◆ AIM OF THE TASK ◆
For the word "PIXELS", count the lines of the records that hold it, and give only that number.

◆ PROVIDED RECORDS ◆
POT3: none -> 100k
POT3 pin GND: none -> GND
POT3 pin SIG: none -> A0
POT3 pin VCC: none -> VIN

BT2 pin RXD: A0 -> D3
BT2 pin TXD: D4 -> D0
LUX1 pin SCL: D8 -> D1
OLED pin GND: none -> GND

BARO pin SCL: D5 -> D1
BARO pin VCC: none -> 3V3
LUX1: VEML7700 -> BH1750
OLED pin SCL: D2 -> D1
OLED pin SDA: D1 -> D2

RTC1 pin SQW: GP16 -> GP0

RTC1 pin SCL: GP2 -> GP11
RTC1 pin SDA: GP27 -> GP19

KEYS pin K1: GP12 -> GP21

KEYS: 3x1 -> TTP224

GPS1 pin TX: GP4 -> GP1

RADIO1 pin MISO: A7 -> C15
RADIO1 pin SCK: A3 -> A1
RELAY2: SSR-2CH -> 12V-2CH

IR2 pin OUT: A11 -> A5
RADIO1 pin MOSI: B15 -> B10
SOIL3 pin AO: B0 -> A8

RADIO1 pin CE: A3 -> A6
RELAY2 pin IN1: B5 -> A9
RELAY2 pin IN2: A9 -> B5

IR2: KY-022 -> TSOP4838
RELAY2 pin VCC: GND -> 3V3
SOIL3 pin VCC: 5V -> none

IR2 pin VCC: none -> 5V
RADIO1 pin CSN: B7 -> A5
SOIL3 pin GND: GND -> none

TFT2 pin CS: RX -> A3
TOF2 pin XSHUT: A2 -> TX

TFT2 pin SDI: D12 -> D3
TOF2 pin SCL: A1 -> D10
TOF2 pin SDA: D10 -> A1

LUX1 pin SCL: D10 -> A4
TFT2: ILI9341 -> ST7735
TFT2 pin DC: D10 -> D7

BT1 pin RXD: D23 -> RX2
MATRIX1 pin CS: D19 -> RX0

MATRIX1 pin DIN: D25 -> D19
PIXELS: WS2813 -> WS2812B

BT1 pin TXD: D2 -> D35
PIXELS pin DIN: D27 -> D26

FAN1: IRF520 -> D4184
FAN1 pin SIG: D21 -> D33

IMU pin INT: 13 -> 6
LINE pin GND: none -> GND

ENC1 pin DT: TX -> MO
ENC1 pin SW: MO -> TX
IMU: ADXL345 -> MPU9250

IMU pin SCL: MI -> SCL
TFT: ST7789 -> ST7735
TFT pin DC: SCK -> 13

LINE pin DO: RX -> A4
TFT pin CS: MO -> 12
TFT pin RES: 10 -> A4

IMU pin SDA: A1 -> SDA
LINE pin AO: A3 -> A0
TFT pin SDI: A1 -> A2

◆ ANSWER BOX ◆
2